= Beginning of Section =

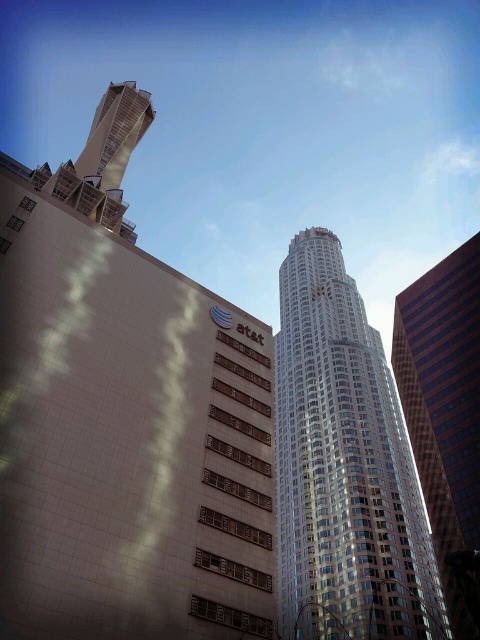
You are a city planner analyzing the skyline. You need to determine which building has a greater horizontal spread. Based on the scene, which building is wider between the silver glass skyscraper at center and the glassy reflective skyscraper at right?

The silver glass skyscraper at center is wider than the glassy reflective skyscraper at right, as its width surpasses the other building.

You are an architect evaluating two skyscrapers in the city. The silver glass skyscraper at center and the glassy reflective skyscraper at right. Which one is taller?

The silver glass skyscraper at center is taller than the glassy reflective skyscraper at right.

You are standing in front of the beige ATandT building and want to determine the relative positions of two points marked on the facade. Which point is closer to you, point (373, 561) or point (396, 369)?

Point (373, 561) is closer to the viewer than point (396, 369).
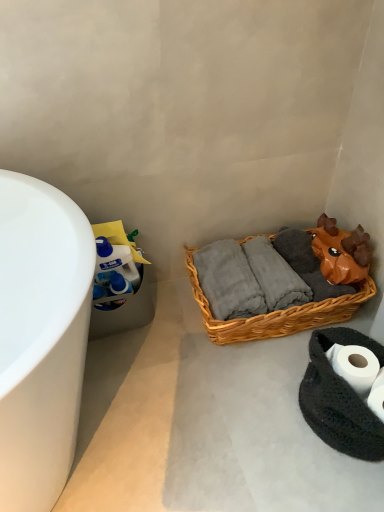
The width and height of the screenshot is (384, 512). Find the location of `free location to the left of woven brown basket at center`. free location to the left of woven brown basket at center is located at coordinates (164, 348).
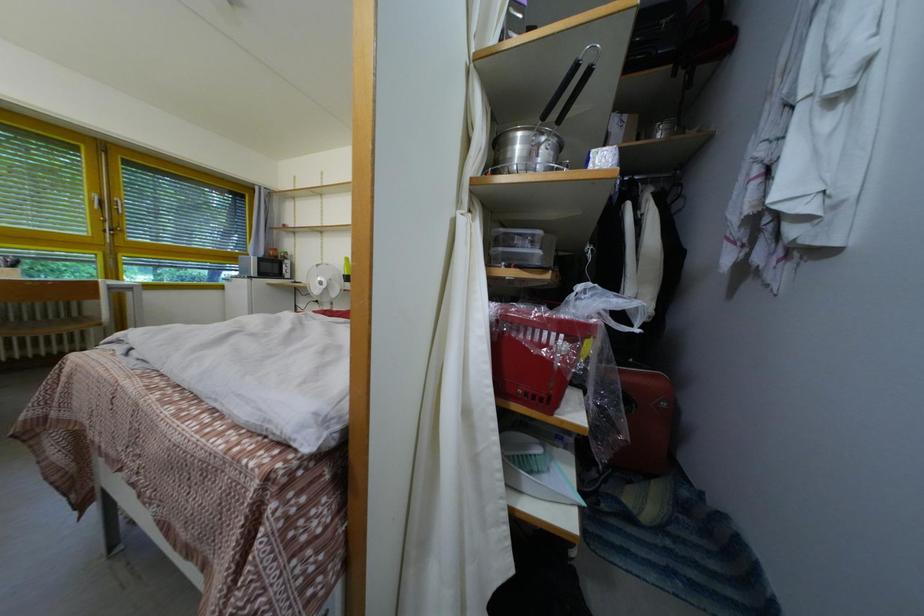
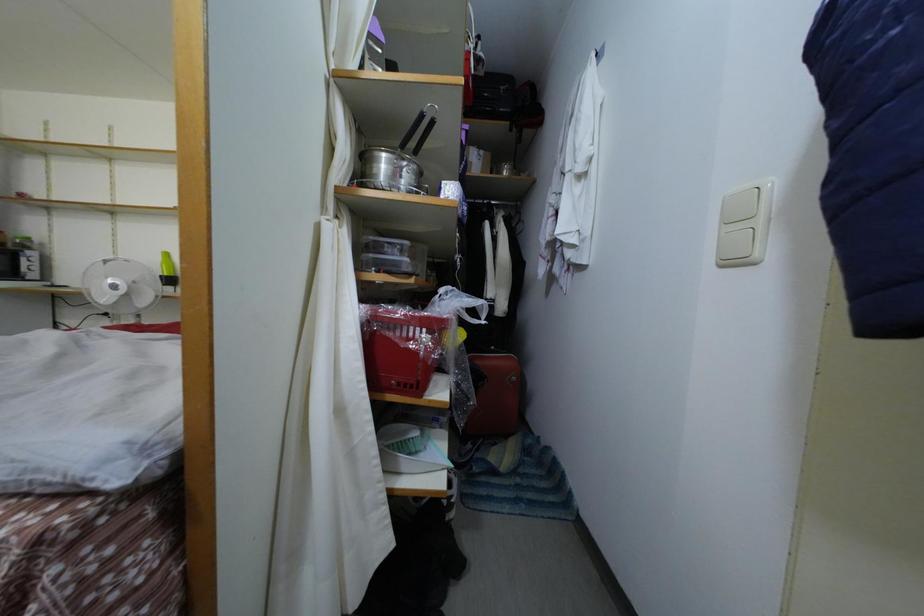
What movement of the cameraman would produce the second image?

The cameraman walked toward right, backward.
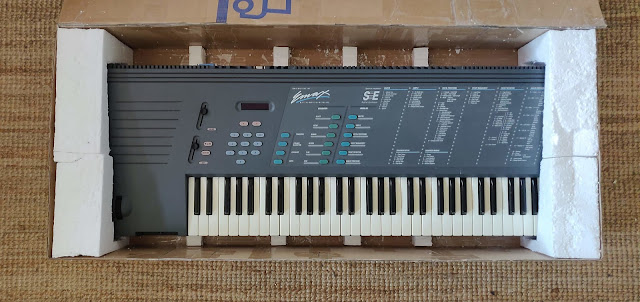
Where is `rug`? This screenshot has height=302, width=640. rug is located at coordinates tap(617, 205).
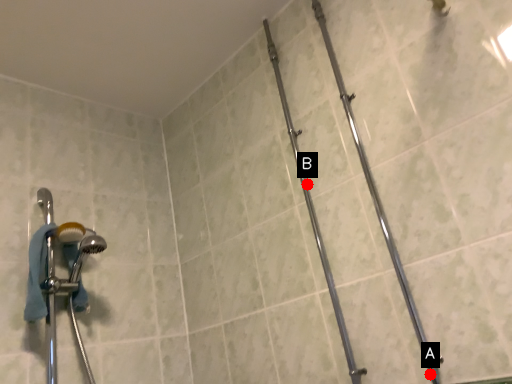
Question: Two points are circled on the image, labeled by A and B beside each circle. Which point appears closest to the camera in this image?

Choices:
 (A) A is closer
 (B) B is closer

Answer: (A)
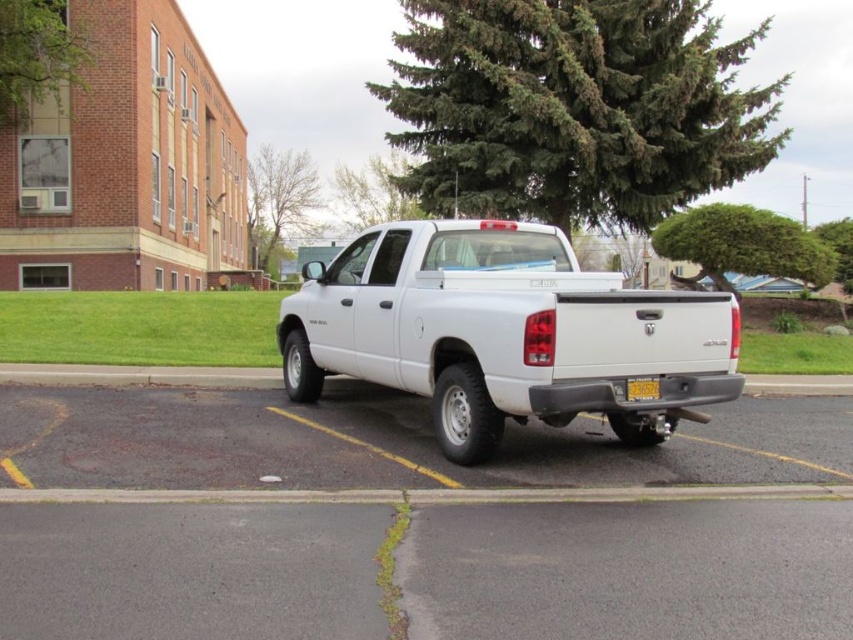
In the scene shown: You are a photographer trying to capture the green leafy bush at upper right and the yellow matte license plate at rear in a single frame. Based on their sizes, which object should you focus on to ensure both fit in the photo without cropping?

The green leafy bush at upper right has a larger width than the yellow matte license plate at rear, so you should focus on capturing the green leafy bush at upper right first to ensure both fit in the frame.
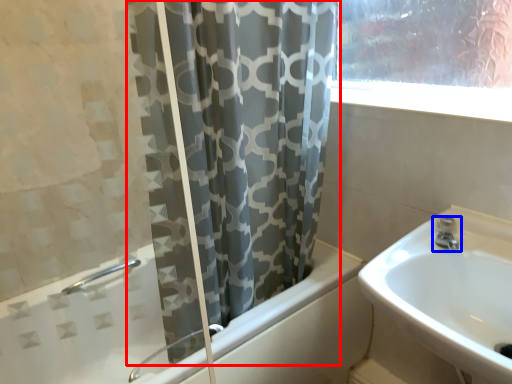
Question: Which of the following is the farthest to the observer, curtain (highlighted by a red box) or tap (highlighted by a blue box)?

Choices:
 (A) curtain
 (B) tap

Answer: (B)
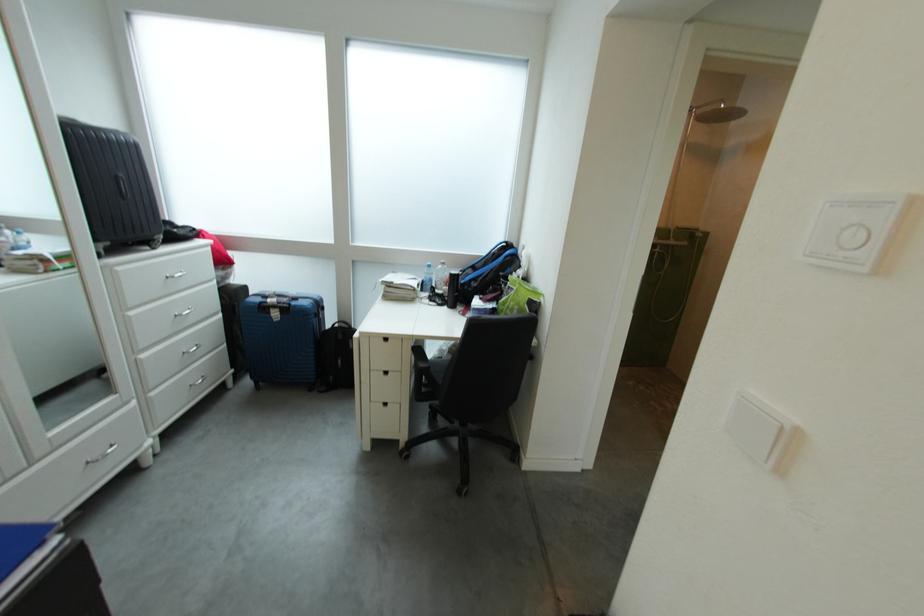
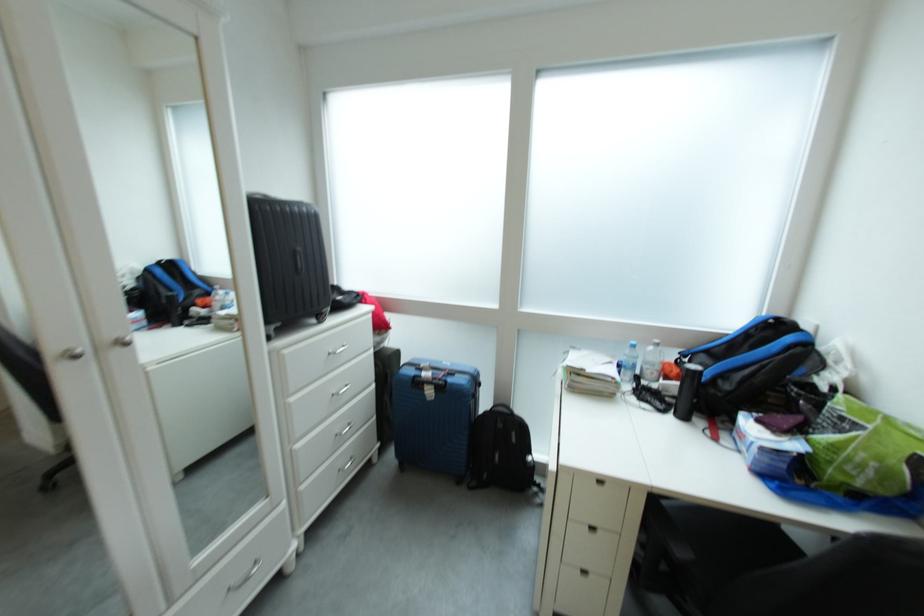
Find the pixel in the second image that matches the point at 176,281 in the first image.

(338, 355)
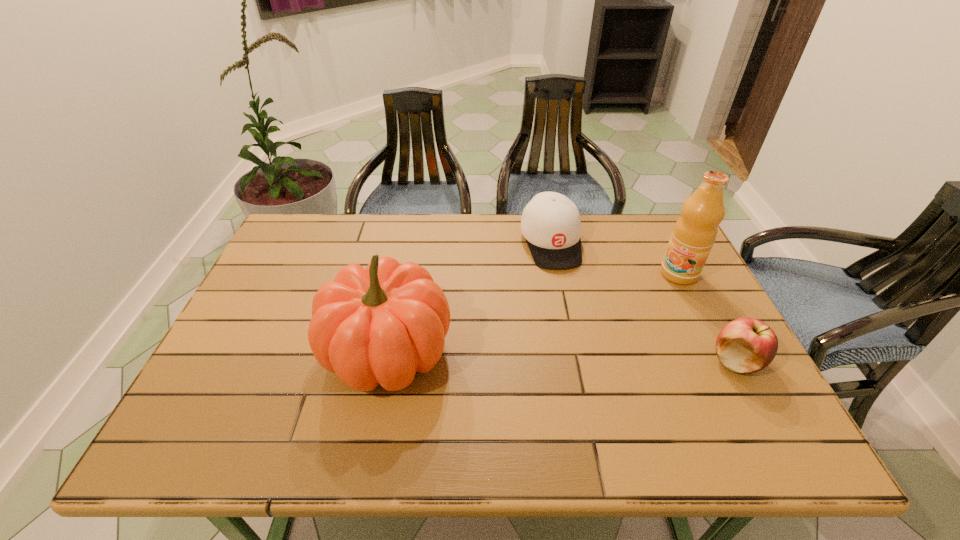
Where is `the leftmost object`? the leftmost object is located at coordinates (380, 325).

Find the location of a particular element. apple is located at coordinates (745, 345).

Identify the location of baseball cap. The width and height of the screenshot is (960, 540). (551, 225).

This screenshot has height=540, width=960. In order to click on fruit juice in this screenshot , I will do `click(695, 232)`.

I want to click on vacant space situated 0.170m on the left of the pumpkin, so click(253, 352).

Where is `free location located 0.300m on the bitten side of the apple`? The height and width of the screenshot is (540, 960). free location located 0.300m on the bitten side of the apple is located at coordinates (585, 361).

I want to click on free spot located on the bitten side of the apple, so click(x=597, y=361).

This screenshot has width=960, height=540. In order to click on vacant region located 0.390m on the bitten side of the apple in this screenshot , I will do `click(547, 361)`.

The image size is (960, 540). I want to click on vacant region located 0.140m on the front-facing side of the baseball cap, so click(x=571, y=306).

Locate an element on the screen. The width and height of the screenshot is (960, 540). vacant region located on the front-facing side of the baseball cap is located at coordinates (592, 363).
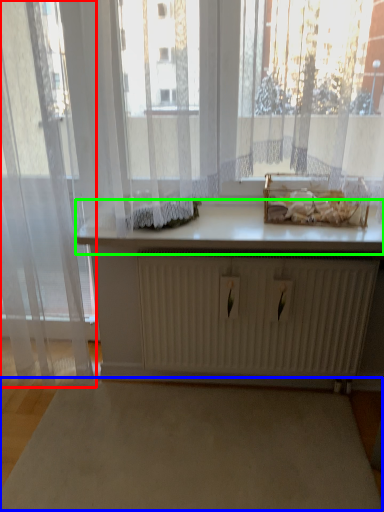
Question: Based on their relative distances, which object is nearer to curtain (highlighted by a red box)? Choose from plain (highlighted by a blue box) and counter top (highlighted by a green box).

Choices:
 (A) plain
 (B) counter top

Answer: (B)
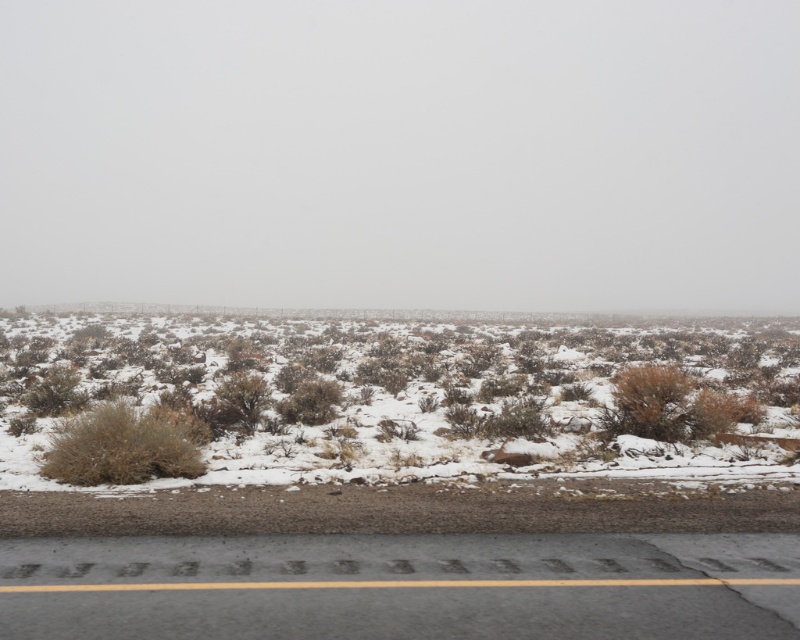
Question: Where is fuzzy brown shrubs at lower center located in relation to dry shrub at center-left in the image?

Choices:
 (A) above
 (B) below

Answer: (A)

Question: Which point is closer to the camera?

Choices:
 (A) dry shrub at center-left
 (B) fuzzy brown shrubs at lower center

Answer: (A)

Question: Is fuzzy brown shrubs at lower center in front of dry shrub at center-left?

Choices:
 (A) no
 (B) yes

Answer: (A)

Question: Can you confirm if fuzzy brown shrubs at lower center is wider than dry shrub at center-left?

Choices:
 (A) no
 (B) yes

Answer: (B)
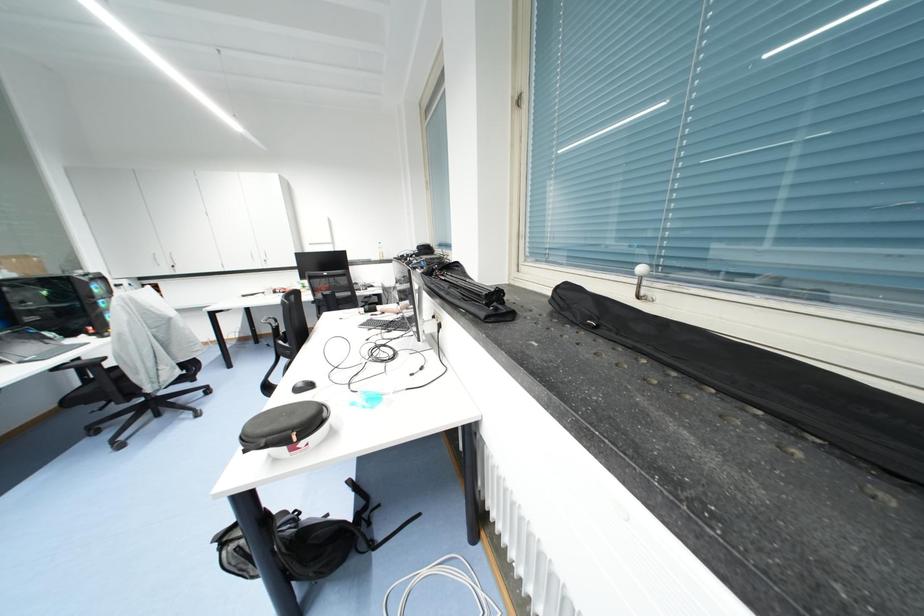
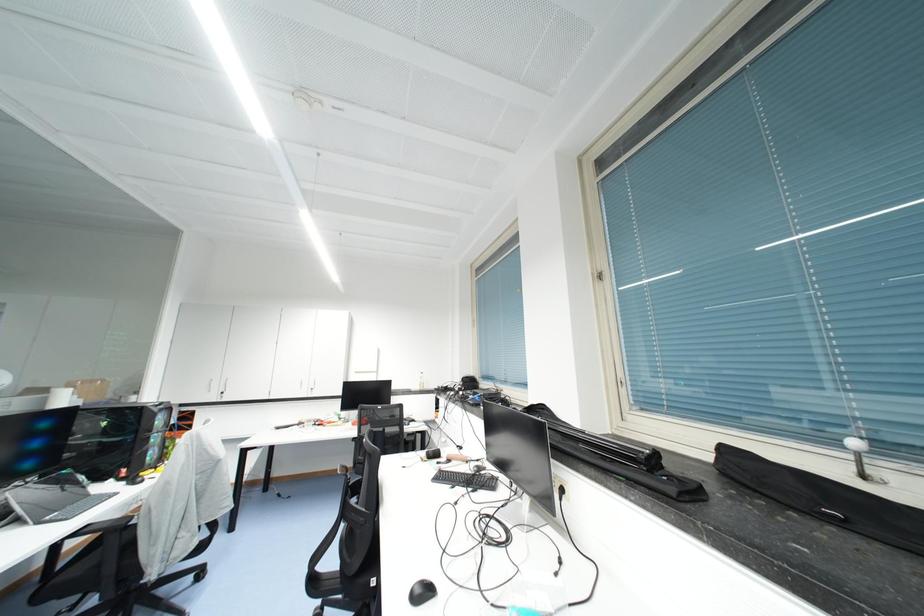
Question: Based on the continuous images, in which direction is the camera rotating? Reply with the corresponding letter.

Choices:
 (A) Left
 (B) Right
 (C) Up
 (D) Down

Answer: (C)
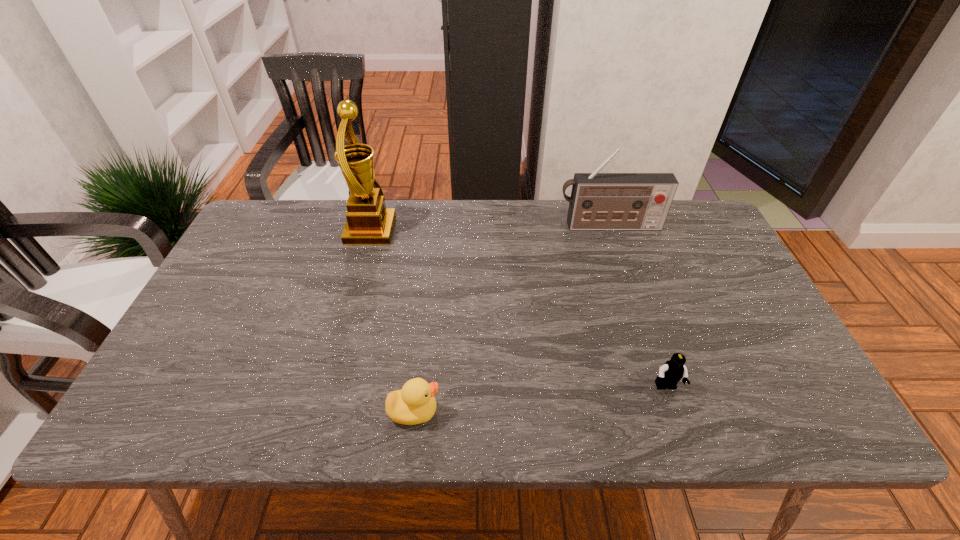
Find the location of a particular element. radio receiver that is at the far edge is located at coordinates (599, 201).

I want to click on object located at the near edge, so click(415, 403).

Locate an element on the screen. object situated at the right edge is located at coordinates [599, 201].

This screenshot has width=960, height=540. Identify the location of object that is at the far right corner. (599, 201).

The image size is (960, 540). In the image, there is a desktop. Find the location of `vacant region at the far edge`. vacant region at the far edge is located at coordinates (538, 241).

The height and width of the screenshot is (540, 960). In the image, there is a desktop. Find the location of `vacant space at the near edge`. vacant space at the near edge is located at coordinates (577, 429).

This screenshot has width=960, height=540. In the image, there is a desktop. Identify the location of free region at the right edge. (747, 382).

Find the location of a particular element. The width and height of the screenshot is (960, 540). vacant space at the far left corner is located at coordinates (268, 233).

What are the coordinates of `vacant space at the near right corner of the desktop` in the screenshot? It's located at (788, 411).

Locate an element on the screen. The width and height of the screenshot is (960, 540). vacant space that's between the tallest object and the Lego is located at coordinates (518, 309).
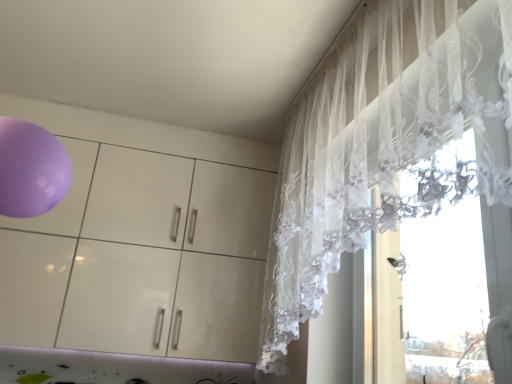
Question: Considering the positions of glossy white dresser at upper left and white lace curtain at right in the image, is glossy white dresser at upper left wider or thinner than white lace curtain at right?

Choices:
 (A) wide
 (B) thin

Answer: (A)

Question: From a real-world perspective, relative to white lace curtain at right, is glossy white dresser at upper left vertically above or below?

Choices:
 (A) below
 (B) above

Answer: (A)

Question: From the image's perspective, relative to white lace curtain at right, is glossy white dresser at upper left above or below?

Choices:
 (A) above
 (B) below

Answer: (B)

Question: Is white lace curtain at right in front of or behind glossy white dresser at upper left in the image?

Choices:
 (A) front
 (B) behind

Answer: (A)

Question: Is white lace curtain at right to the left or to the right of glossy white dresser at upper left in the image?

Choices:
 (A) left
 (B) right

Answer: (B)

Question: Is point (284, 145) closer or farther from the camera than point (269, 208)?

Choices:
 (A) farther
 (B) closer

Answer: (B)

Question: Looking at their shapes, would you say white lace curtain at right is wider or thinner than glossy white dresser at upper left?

= End of Section =

Return the rows above word for word, starting with the line that contains "Identify the location of baseball" and going on through the line that contains "coordinates (585, 361).", with both of those lines included.

Identify the location of baseball cap. The width and height of the screenshot is (960, 540). (551, 225).

This screenshot has height=540, width=960. In order to click on fruit juice in this screenshot , I will do `click(695, 232)`.

I want to click on vacant space situated 0.170m on the left of the pumpkin, so click(253, 352).

Where is `free location located 0.300m on the bitten side of the apple`? The height and width of the screenshot is (540, 960). free location located 0.300m on the bitten side of the apple is located at coordinates (585, 361).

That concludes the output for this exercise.